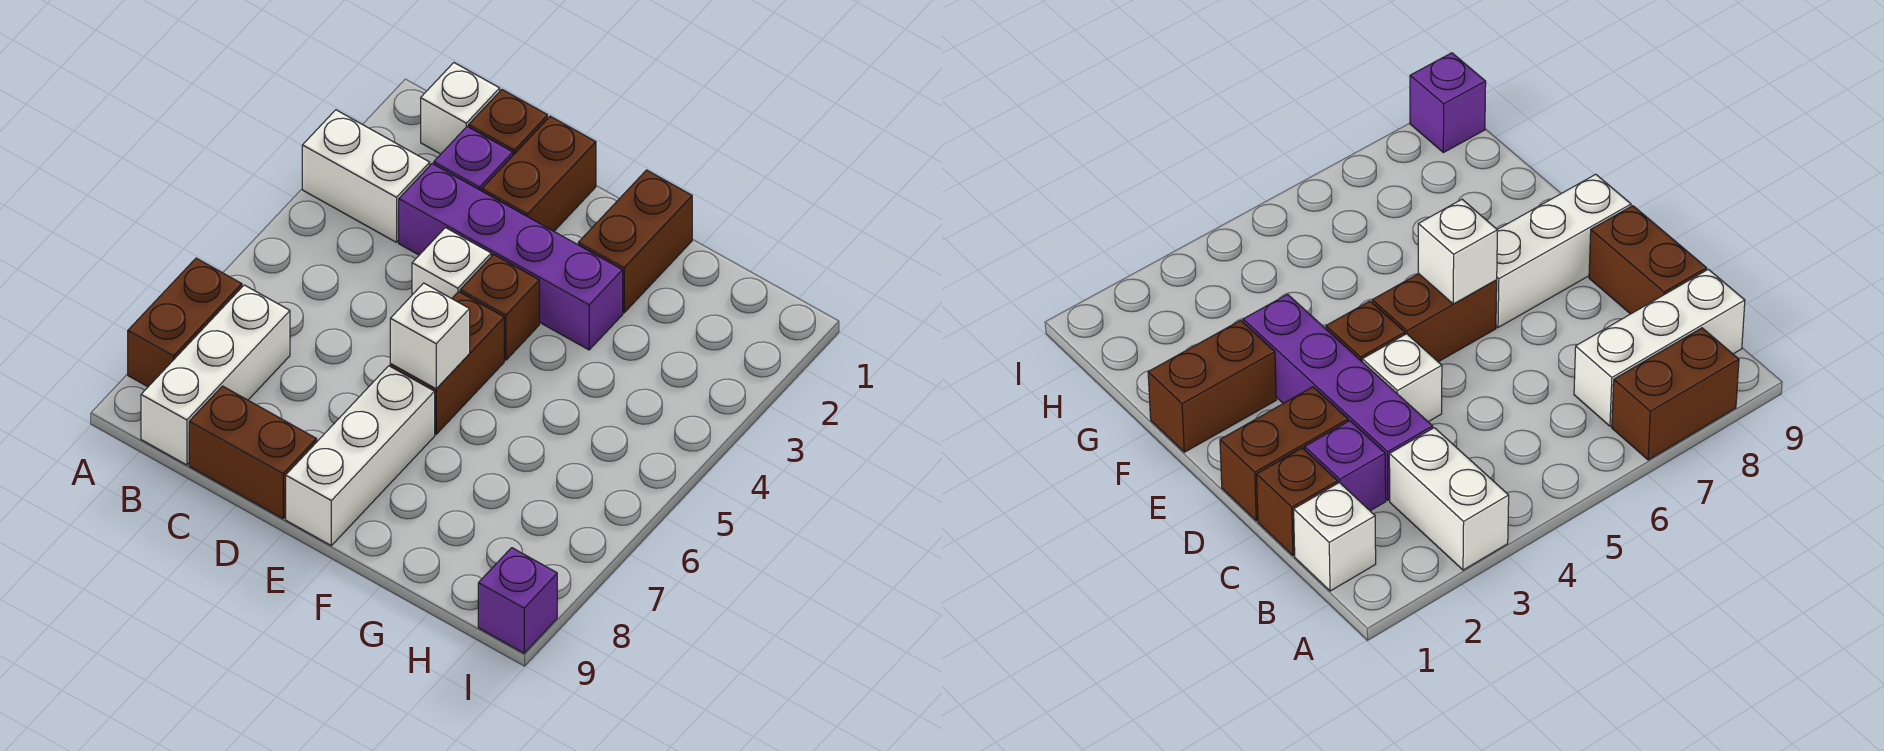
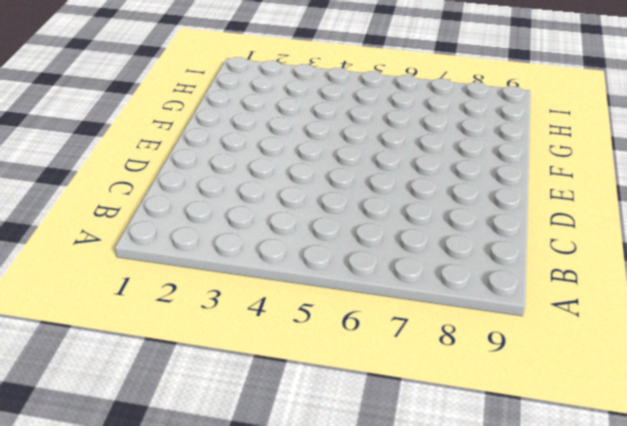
none -> white 1x2 brick [302,110,430,242]
none -> brown 1x2 brick [128,258,242,387]
none -> white 1x1 brick [421,63,500,154]

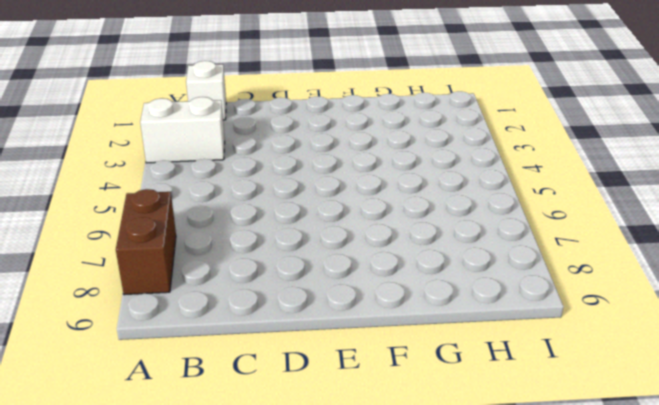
none -> white 1x3 brick [141,285,290,465]
none -> brown 1x1 brick [469,90,548,155]
none -> purple 1x1 brick [434,127,513,191]

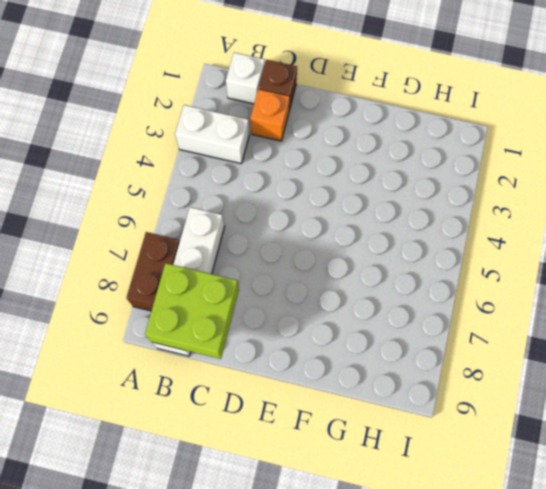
white 1x4 brick [152,207,225,356] -> white 1x3 brick [141,285,290,465]
lime 2x2 brick [145,263,239,359] -> none
orange 1x1 brick [250,89,289,141] -> purple 1x1 brick [434,127,513,191]
none -> purple 1x4 brick [399,164,623,350]
none -> brown 1x2 brick [189,386,317,519]
none -> brown 1x2 brick [482,116,596,231]

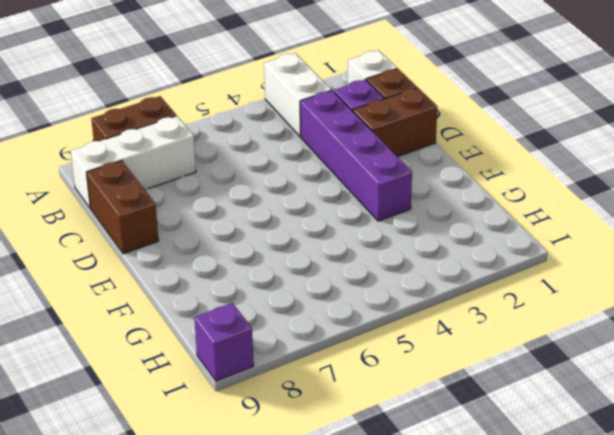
none -> white 1x1 brick [412,228,491,299]
none -> brown 1x1 brick [460,255,539,360]
none -> brown 1x2 brick [390,292,504,434]

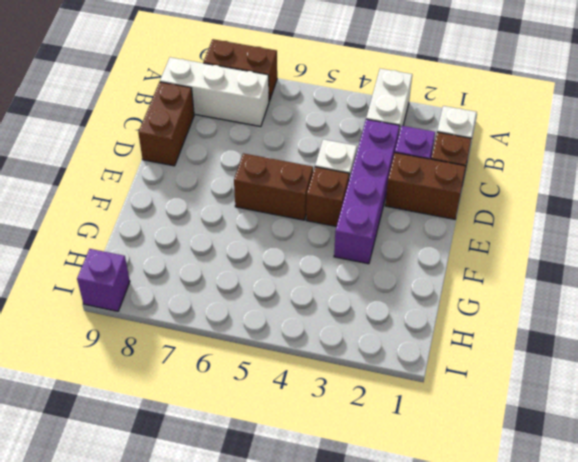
none -> white 1x3 brick [286,366,435,545]
none -> brown 1x2 brick [578,170,692,313]
none -> white 1x1 brick [390,283,470,389]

What you are asked to do:
This task calls for restating, word for word, each line from the line holding "orange 1x1 brick" through the end of the material, pictures left out.

Task response:
orange 1x1 brick [250,89,289,141] -> purple 1x1 brick [434,127,513,191]
none -> purple 1x4 brick [399,164,623,350]
none -> brown 1x2 brick [189,386,317,519]
none -> brown 1x2 brick [482,116,596,231]

none -> white 1x1 brick [412,228,491,299]
none -> brown 1x1 brick [460,255,539,360]
none -> brown 1x2 brick [390,292,504,434]

none -> white 1x3 brick [286,366,435,545]
none -> brown 1x2 brick [578,170,692,313]
none -> white 1x1 brick [390,283,470,389]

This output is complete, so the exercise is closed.